Pull every line containing "skittle" from the data.

------ Material for this exercise

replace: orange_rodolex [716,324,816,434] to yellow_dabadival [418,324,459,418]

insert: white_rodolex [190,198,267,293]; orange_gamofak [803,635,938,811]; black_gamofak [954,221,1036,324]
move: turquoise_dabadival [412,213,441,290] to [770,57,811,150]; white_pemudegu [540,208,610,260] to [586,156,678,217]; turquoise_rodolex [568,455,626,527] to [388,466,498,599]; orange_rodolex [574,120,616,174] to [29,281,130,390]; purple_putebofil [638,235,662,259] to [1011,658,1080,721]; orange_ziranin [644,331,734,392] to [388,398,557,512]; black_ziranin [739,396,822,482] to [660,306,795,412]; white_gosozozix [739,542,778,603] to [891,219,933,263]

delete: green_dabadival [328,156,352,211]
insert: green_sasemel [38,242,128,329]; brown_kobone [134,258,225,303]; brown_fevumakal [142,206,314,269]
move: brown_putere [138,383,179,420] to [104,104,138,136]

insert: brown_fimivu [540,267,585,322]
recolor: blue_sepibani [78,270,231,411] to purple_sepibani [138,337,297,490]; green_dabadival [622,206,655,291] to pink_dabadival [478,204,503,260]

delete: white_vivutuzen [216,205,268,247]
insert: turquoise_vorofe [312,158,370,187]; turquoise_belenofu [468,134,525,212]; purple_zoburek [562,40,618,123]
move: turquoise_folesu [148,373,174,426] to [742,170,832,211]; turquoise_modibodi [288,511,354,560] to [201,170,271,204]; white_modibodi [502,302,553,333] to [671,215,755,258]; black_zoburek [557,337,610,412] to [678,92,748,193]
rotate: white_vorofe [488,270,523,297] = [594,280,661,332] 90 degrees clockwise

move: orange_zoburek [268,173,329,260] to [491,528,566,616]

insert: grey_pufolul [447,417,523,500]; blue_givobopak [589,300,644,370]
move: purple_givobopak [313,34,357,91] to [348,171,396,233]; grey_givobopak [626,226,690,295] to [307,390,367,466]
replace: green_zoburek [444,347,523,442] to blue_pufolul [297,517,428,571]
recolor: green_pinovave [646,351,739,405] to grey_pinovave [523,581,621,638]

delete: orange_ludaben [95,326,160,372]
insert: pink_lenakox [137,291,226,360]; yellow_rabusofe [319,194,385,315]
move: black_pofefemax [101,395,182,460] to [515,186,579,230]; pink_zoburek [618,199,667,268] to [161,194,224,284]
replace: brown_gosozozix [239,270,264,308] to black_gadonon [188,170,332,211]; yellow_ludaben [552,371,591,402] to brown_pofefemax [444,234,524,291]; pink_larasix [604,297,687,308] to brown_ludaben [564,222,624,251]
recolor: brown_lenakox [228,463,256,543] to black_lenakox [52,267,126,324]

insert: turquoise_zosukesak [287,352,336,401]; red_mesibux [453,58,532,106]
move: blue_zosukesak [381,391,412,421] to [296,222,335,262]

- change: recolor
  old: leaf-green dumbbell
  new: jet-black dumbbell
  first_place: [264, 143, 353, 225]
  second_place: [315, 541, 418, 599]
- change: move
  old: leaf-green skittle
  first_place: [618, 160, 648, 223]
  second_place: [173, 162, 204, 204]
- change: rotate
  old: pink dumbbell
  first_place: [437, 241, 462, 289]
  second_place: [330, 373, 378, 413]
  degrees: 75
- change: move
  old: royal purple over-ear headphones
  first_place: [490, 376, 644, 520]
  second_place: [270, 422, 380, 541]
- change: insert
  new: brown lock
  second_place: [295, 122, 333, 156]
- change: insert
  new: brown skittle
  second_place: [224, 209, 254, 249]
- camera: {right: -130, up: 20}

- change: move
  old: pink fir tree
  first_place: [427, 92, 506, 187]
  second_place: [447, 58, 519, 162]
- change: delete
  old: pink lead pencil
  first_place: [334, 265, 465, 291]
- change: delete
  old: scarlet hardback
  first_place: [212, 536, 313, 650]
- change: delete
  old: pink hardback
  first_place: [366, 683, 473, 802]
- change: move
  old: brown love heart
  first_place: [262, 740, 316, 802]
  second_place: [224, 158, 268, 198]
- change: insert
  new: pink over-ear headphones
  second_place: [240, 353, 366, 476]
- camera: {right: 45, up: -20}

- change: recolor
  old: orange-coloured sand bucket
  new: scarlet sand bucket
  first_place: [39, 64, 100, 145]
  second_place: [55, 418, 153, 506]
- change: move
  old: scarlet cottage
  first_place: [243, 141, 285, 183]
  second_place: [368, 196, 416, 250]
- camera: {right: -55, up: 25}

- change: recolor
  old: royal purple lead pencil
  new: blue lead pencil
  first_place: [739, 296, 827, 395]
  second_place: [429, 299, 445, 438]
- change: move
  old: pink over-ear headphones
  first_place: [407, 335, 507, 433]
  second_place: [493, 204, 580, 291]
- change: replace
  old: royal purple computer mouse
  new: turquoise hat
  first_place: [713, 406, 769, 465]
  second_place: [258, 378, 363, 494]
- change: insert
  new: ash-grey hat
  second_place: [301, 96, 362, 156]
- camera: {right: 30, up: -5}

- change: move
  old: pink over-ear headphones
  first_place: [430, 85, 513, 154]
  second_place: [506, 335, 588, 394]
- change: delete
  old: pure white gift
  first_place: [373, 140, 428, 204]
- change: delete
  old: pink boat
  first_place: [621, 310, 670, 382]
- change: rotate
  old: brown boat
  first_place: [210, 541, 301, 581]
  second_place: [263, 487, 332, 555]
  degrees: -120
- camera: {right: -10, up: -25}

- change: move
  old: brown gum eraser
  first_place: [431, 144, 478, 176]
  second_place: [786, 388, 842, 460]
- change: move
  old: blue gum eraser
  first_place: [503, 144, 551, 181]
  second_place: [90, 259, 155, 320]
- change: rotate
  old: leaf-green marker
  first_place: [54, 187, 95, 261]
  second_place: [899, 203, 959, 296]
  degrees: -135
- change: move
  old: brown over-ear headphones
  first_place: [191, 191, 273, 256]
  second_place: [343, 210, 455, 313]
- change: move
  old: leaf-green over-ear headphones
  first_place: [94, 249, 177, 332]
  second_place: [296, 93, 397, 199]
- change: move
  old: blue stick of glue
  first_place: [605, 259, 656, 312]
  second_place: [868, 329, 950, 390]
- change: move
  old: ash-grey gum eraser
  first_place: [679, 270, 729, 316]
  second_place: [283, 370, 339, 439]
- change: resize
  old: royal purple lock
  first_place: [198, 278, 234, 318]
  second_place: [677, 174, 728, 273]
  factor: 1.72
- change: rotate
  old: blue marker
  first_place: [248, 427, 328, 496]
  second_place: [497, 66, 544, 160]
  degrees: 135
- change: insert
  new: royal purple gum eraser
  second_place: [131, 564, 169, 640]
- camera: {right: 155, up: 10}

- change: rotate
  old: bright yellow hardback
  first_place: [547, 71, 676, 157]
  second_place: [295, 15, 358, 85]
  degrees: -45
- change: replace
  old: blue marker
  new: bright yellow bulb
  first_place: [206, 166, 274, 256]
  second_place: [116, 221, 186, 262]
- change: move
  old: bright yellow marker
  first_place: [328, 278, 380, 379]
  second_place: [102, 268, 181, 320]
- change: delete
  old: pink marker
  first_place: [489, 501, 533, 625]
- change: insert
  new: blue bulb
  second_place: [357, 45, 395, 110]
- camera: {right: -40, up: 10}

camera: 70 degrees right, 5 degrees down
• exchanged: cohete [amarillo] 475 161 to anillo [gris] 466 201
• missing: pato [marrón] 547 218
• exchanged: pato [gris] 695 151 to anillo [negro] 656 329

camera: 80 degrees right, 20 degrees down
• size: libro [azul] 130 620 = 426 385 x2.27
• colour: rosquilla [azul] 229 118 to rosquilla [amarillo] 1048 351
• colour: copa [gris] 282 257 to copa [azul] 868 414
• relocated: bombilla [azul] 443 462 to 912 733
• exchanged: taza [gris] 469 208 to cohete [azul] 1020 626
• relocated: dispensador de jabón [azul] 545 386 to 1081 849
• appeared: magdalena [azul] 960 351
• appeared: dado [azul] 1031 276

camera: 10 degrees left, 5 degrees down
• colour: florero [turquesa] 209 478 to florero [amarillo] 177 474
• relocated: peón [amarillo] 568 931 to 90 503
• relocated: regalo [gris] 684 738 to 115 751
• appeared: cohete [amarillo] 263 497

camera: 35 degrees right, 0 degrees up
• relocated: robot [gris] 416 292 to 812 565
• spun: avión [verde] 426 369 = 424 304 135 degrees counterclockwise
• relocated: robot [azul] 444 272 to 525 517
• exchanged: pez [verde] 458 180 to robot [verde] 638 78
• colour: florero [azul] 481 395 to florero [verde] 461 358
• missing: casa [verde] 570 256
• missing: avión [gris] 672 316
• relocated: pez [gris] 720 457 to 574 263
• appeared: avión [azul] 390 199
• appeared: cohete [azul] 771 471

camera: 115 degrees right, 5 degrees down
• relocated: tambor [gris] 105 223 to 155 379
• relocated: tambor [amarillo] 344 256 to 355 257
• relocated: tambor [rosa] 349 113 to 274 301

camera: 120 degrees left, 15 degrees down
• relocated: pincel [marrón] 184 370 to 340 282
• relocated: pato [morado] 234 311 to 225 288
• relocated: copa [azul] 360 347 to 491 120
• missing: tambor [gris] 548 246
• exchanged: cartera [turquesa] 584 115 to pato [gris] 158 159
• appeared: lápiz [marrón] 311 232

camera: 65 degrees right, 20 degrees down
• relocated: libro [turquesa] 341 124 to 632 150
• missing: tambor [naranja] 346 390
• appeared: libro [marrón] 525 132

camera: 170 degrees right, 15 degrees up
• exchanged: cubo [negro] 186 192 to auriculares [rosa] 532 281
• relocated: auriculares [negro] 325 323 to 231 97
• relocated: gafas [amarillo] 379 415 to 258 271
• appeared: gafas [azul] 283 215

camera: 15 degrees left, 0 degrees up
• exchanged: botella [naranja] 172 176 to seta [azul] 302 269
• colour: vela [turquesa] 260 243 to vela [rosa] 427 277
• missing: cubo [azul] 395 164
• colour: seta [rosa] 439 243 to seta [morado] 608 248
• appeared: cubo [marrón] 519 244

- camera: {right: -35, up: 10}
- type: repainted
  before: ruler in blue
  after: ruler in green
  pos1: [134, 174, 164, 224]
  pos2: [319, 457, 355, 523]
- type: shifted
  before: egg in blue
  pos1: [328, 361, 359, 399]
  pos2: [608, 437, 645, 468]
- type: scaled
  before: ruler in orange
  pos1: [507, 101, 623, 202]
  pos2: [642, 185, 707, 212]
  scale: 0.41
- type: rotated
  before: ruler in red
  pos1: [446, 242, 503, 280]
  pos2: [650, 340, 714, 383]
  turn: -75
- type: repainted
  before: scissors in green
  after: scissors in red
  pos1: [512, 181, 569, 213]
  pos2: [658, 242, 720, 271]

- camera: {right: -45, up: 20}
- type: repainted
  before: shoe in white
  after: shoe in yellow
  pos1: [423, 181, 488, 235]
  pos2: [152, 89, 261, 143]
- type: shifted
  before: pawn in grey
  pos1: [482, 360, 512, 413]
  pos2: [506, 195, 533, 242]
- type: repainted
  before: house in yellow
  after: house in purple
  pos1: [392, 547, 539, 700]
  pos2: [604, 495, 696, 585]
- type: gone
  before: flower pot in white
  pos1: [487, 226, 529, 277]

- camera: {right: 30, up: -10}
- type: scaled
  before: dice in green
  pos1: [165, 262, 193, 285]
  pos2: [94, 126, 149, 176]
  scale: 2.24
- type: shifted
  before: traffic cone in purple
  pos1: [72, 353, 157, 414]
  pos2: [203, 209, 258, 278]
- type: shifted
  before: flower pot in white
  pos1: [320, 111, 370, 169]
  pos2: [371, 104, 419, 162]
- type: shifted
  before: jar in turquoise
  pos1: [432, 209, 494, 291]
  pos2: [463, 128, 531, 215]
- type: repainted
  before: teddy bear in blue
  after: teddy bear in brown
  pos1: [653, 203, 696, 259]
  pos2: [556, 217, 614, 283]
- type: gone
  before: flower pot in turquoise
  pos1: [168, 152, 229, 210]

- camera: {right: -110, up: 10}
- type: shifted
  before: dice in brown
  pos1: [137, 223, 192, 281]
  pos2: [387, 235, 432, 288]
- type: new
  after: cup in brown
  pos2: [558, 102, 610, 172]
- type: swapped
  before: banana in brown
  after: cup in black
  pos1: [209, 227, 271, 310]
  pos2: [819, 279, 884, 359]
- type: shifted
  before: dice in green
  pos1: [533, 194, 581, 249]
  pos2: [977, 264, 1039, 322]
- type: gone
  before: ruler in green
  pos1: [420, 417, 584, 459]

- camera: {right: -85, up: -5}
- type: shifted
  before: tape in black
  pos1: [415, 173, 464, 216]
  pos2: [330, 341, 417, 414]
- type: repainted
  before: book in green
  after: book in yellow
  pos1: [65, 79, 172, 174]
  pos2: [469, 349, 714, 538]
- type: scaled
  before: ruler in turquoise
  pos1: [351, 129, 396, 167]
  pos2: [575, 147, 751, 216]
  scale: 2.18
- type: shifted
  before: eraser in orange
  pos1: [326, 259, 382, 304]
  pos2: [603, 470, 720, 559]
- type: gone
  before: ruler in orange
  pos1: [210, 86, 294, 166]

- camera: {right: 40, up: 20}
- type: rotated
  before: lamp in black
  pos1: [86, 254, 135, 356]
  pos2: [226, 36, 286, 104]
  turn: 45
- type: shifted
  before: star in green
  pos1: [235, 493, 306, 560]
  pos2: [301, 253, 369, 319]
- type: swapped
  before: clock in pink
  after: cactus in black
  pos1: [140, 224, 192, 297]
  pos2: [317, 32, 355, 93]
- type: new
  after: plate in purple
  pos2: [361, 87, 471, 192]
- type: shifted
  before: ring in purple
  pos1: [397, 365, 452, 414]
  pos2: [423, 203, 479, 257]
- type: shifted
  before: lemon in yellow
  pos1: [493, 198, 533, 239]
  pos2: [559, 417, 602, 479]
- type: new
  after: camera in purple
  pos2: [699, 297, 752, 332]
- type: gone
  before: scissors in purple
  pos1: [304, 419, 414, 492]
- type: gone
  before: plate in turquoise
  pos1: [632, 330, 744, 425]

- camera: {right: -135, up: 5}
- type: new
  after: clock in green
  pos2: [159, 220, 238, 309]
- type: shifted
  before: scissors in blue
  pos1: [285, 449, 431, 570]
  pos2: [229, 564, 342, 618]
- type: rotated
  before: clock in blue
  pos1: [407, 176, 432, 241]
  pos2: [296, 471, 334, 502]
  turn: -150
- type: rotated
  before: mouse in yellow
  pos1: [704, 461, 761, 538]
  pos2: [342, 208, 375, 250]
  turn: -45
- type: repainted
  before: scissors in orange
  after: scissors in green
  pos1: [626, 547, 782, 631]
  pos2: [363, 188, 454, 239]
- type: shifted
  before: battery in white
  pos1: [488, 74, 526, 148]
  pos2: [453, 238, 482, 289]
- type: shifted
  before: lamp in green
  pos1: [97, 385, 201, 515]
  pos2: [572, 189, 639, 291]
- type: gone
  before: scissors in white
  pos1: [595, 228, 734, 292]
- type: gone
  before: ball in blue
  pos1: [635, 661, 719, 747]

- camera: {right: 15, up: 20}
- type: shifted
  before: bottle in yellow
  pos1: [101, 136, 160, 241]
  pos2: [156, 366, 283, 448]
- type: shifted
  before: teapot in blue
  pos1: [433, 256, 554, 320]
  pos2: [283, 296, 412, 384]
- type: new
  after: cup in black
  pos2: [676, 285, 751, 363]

------------

Task result —
  old: leaf-green skittle
  new: brown skittle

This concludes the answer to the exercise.